Geometric shape edit sequences:
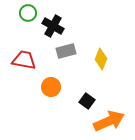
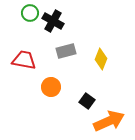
green circle: moved 2 px right
black cross: moved 5 px up
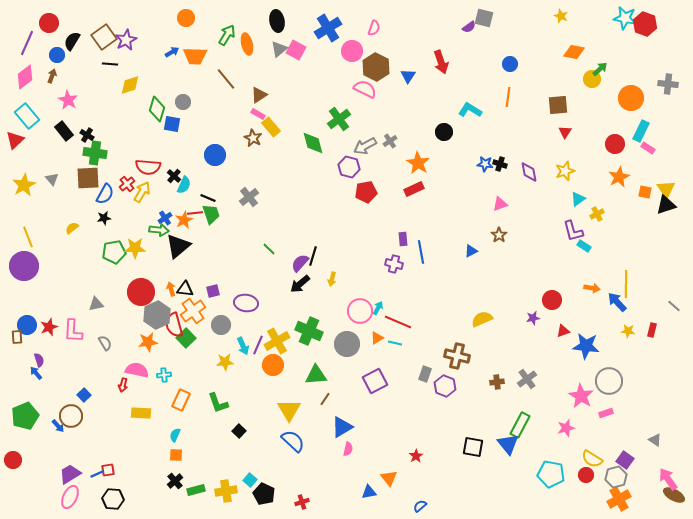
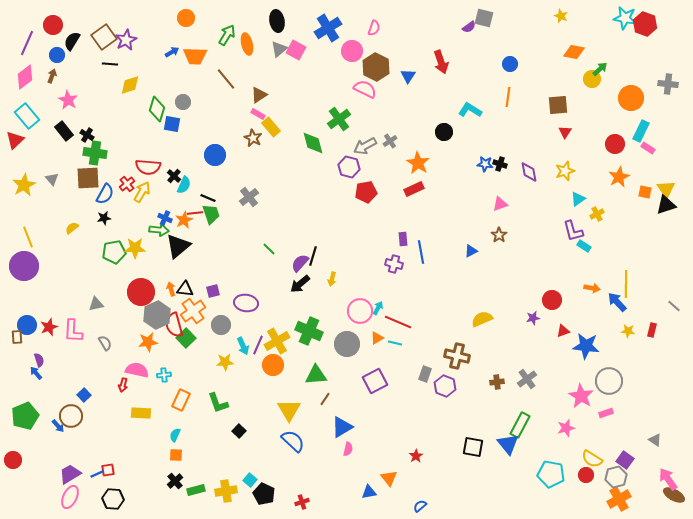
red circle at (49, 23): moved 4 px right, 2 px down
blue cross at (165, 218): rotated 32 degrees counterclockwise
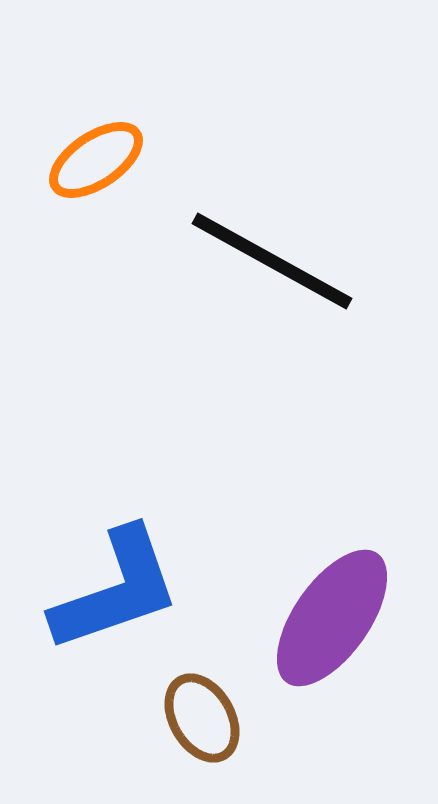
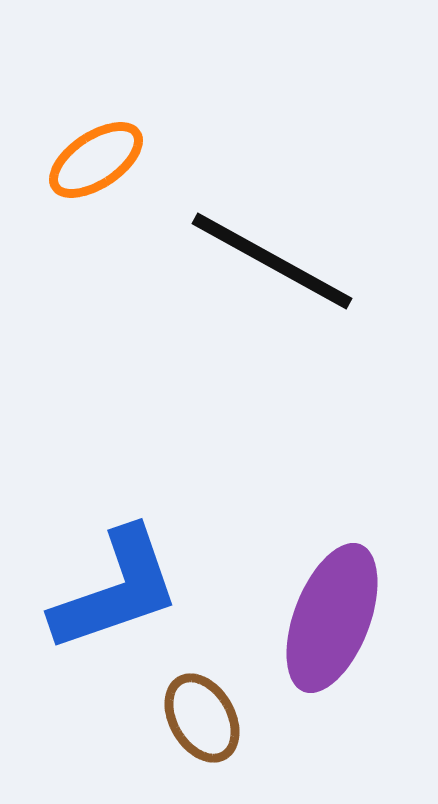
purple ellipse: rotated 14 degrees counterclockwise
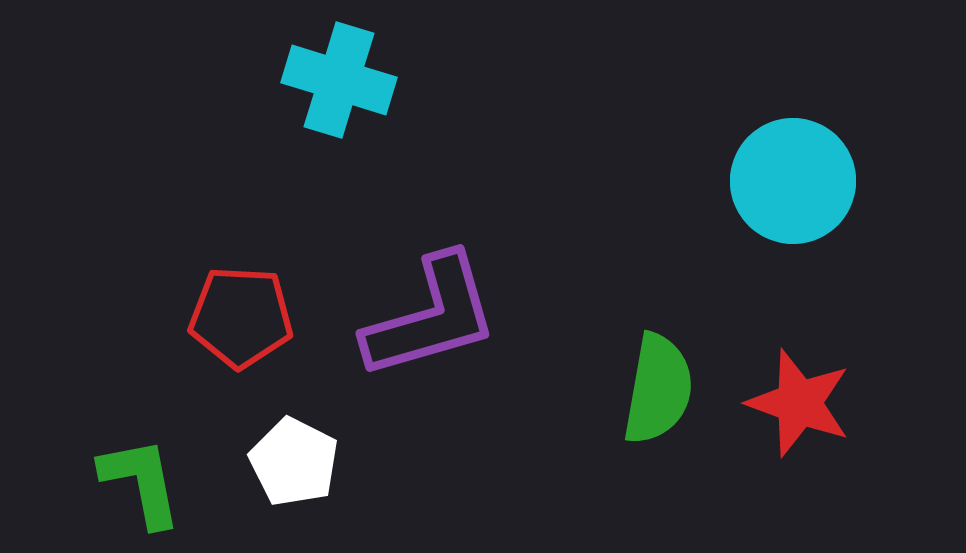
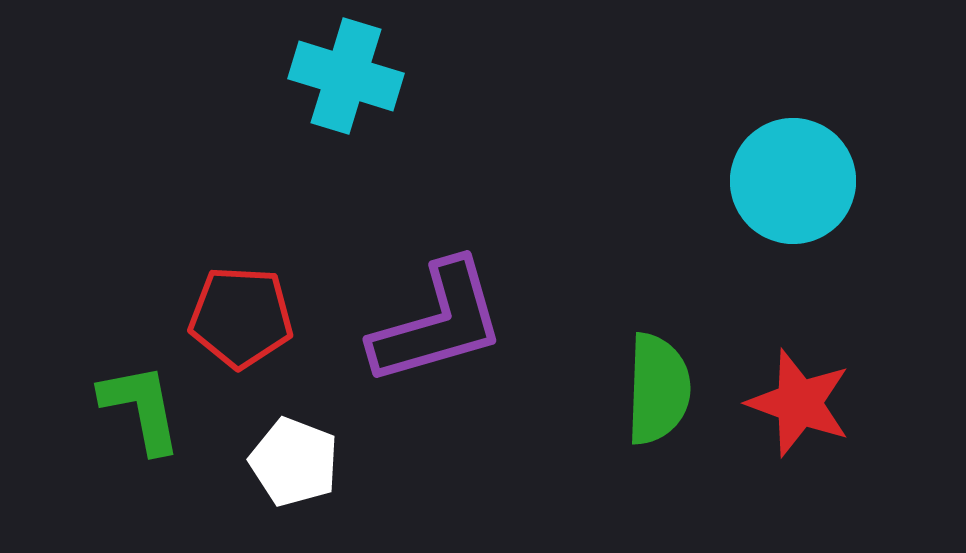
cyan cross: moved 7 px right, 4 px up
purple L-shape: moved 7 px right, 6 px down
green semicircle: rotated 8 degrees counterclockwise
white pentagon: rotated 6 degrees counterclockwise
green L-shape: moved 74 px up
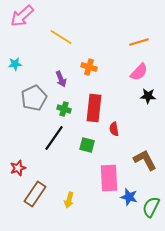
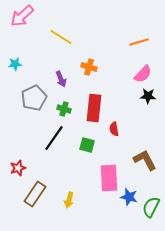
pink semicircle: moved 4 px right, 2 px down
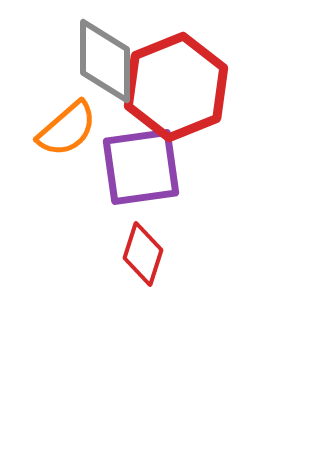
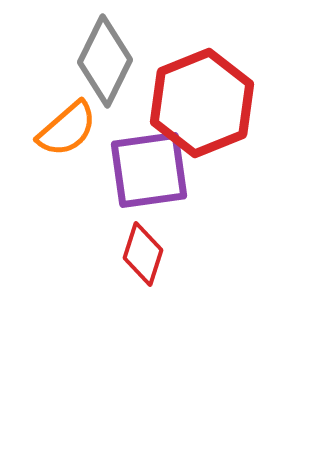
gray diamond: rotated 26 degrees clockwise
red hexagon: moved 26 px right, 16 px down
purple square: moved 8 px right, 3 px down
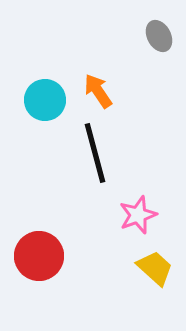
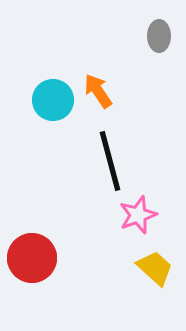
gray ellipse: rotated 28 degrees clockwise
cyan circle: moved 8 px right
black line: moved 15 px right, 8 px down
red circle: moved 7 px left, 2 px down
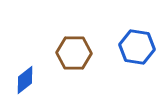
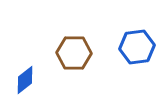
blue hexagon: rotated 16 degrees counterclockwise
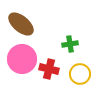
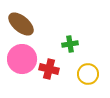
yellow circle: moved 8 px right
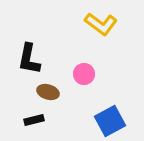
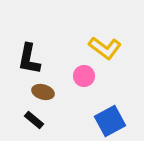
yellow L-shape: moved 4 px right, 24 px down
pink circle: moved 2 px down
brown ellipse: moved 5 px left
black rectangle: rotated 54 degrees clockwise
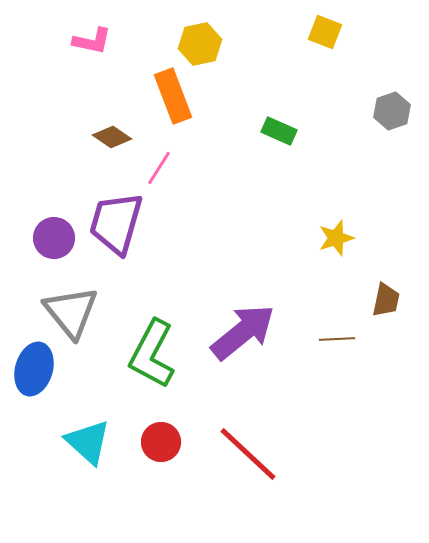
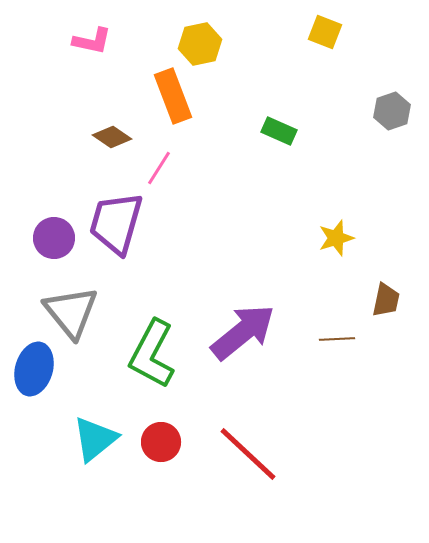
cyan triangle: moved 7 px right, 3 px up; rotated 39 degrees clockwise
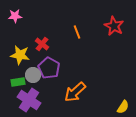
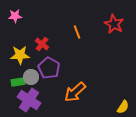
red star: moved 2 px up
yellow star: rotated 12 degrees counterclockwise
gray circle: moved 2 px left, 2 px down
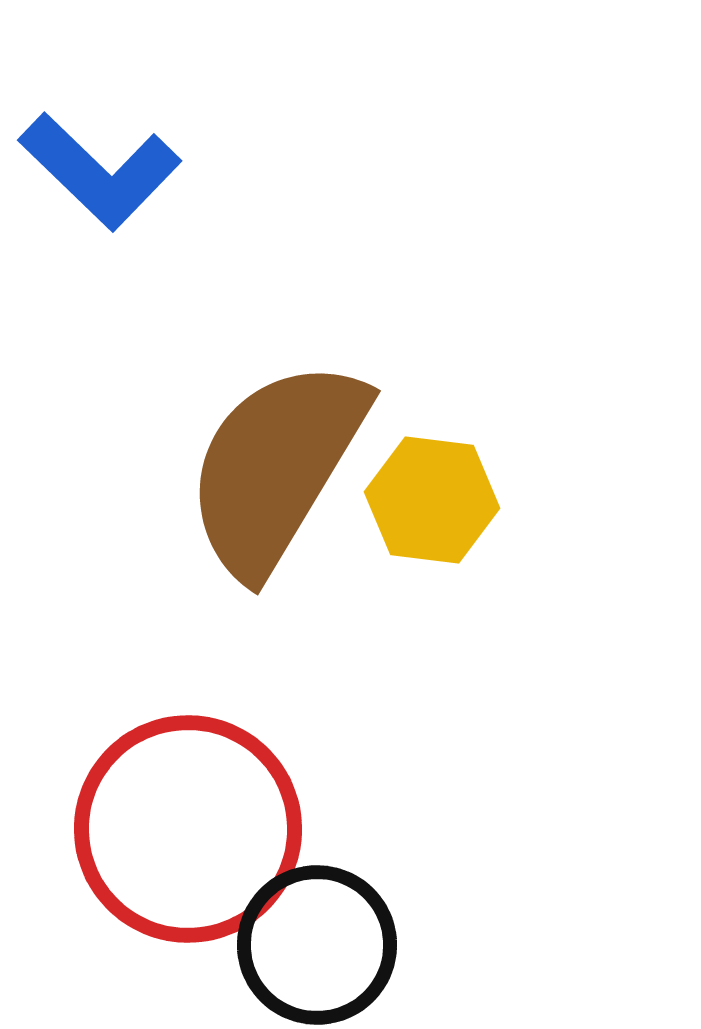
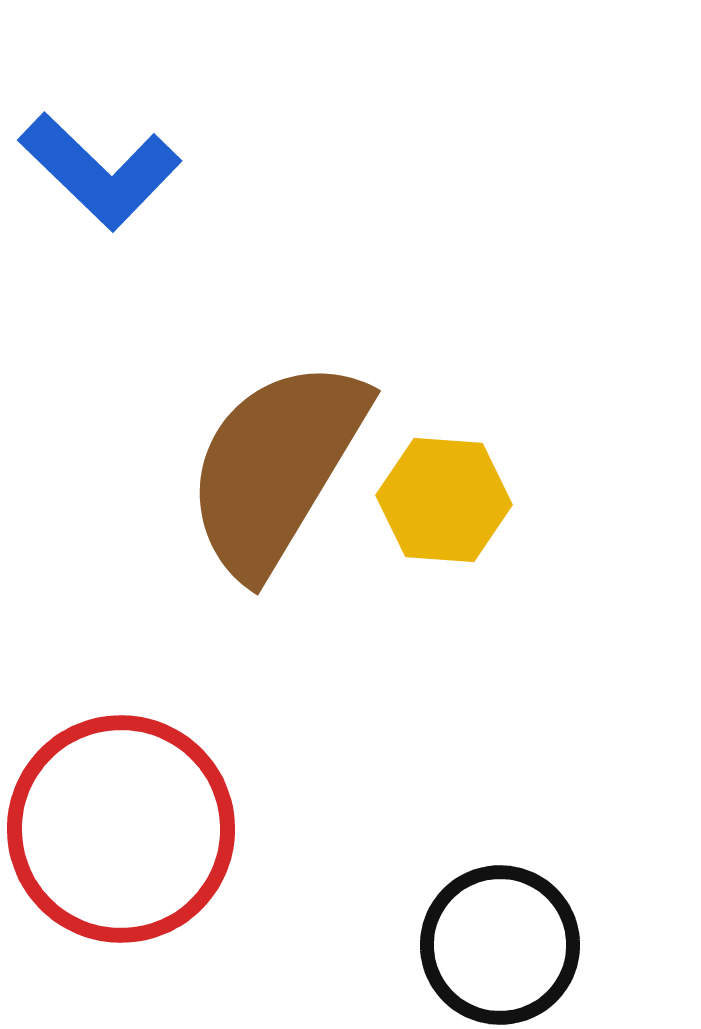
yellow hexagon: moved 12 px right; rotated 3 degrees counterclockwise
red circle: moved 67 px left
black circle: moved 183 px right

*Your assignment*: Give the count of lines in the data above that hold the string "pink", with no additional words.

*Response area*: 2